> _ABOUT THIS TASK_
Below are some records. Print exactly the lines between the one holding "camera: 25 degrees left, 15 degrees down" and the one holding "camera: 30 degrees left, 10 degrees up", inclusive, and nothing else.

> _SOURCE DATA_
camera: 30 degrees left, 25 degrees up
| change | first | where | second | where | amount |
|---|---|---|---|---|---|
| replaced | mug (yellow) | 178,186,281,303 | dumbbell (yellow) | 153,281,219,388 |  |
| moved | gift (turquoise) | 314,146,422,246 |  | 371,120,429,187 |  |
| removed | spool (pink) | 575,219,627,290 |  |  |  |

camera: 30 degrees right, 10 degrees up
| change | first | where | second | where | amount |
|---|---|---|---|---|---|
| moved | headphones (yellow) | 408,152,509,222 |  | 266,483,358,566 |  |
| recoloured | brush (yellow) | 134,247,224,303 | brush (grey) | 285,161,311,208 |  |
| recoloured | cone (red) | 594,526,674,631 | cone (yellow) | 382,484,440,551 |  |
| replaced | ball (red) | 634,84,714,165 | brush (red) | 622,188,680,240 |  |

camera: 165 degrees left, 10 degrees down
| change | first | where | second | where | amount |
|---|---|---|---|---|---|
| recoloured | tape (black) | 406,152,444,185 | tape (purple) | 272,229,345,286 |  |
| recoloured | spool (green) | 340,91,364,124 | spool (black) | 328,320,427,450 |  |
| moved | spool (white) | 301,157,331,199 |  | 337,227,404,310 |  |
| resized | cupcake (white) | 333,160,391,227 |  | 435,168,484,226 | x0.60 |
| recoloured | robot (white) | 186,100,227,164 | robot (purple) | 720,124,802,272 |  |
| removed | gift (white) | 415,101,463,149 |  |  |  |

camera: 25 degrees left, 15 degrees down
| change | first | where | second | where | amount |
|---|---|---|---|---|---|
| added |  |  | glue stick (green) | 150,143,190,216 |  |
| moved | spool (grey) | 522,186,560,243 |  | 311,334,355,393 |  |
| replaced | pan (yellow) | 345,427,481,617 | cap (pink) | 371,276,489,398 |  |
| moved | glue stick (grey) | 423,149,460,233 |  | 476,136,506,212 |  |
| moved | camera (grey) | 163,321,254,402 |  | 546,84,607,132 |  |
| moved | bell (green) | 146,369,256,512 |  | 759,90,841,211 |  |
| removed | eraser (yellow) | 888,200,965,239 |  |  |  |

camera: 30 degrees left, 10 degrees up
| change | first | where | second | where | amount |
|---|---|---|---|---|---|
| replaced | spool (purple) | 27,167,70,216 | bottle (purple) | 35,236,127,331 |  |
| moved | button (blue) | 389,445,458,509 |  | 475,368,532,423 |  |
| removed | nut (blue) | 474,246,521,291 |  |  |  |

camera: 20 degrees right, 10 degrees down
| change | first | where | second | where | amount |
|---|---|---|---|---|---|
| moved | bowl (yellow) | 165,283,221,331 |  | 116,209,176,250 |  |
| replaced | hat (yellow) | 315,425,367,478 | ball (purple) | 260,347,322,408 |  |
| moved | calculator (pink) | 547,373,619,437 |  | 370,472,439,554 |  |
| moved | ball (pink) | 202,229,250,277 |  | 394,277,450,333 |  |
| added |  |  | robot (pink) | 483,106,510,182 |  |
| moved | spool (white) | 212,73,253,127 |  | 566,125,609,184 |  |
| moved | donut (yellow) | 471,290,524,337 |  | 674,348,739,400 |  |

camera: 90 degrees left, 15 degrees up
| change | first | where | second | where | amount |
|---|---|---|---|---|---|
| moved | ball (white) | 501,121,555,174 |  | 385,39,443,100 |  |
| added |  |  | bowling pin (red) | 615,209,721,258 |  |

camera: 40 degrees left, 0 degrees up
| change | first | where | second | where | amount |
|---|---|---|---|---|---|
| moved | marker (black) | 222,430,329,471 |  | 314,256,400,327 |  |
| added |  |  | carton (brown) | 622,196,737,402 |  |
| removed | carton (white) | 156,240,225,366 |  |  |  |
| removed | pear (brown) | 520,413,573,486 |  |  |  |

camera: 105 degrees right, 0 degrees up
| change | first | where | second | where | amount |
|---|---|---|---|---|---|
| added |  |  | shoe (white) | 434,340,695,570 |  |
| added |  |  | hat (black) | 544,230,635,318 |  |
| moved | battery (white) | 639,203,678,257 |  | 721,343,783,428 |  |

> _RESULT_
camera: 25 degrees left, 15 degrees down
| change | first | where | second | where | amount |
|---|---|---|---|---|---|
| added |  |  | glue stick (green) | 150,143,190,216 |  |
| moved | spool (grey) | 522,186,560,243 |  | 311,334,355,393 |  |
| replaced | pan (yellow) | 345,427,481,617 | cap (pink) | 371,276,489,398 |  |
| moved | glue stick (grey) | 423,149,460,233 |  | 476,136,506,212 |  |
| moved | camera (grey) | 163,321,254,402 |  | 546,84,607,132 |  |
| moved | bell (green) | 146,369,256,512 |  | 759,90,841,211 |  |
| removed | eraser (yellow) | 888,200,965,239 |  |  |  |

camera: 30 degrees left, 10 degrees up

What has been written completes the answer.